**BRIEF:** Go over the data below line by line, and state how many lines contain the string "brush". Give the number only.

**DATA SHOWN:**
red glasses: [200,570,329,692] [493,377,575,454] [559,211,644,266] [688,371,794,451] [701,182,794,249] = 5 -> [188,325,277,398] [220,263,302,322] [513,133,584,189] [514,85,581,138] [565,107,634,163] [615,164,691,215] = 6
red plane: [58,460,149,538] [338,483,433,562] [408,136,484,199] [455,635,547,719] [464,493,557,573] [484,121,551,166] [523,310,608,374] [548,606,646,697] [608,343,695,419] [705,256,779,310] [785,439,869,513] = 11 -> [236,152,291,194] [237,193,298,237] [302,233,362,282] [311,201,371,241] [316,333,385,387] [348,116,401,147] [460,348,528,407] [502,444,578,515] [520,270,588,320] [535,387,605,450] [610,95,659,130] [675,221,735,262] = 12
* * *
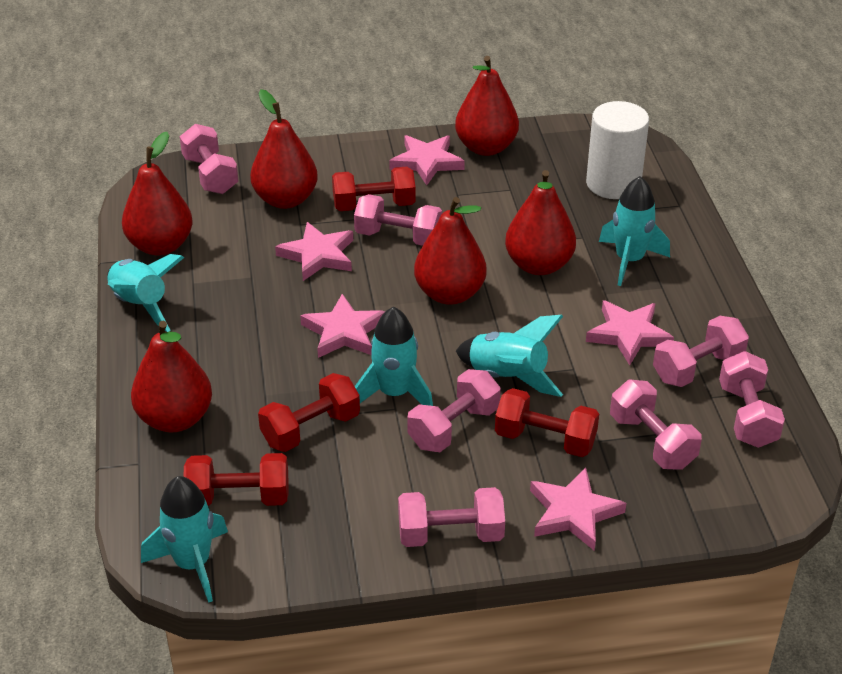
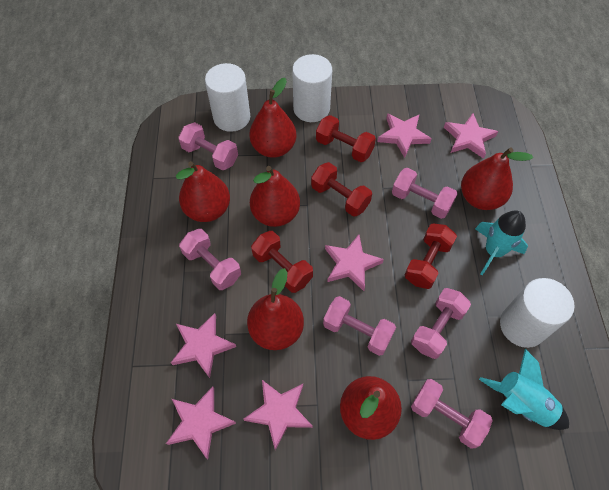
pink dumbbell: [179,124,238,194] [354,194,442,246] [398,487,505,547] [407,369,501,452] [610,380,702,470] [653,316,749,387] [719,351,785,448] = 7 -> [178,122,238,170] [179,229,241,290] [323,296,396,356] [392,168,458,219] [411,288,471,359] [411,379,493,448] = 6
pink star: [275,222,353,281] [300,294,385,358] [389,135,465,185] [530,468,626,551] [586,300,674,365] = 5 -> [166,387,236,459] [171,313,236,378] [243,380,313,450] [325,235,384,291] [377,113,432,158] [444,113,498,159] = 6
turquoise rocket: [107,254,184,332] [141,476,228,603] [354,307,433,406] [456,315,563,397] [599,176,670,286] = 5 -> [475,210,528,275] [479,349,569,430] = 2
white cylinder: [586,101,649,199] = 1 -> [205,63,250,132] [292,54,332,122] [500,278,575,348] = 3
---
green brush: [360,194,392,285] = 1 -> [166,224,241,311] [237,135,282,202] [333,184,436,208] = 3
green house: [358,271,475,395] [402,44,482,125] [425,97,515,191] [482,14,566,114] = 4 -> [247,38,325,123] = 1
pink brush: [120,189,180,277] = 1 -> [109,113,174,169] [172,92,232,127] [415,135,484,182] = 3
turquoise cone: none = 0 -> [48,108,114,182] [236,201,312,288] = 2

**ANSWER BOX:** 2